» DATA SECTION
..............................

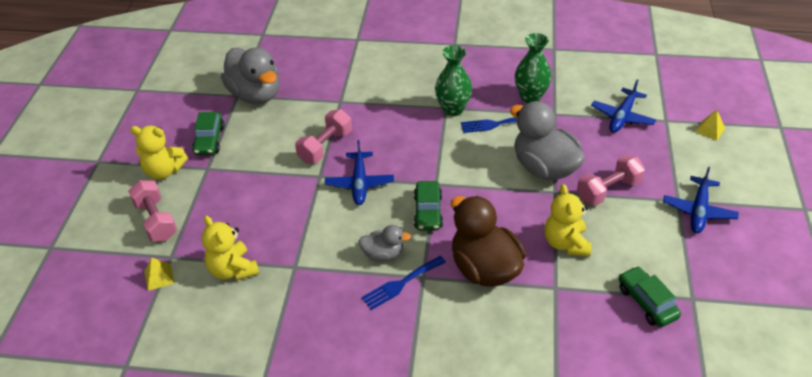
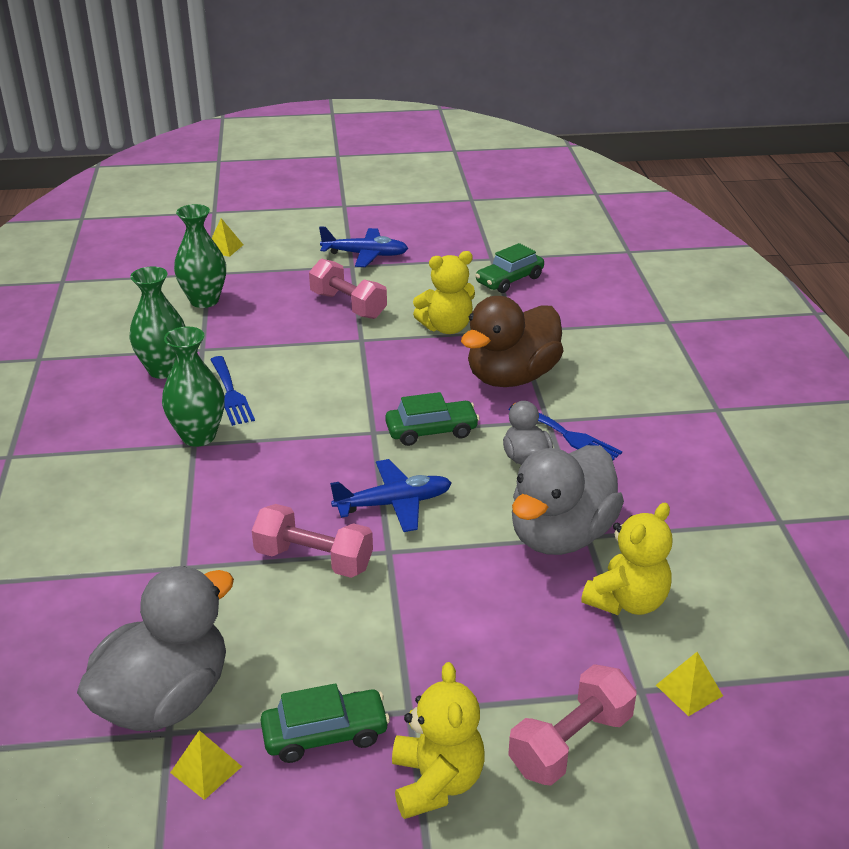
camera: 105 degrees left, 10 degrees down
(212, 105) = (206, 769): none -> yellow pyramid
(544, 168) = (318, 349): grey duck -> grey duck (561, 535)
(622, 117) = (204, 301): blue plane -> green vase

..............................

» WHAT IS REQUIRED
Leave the pictures out and transcribe the remaining material exactly.

» RESPONSE FOR THIS EXERCISE
camera: 105 degrees left, 10 degrees down
(212, 105) = (206, 769): none -> yellow pyramid
(544, 168) = (318, 349): grey duck -> grey duck (561, 535)
(622, 117) = (204, 301): blue plane -> green vase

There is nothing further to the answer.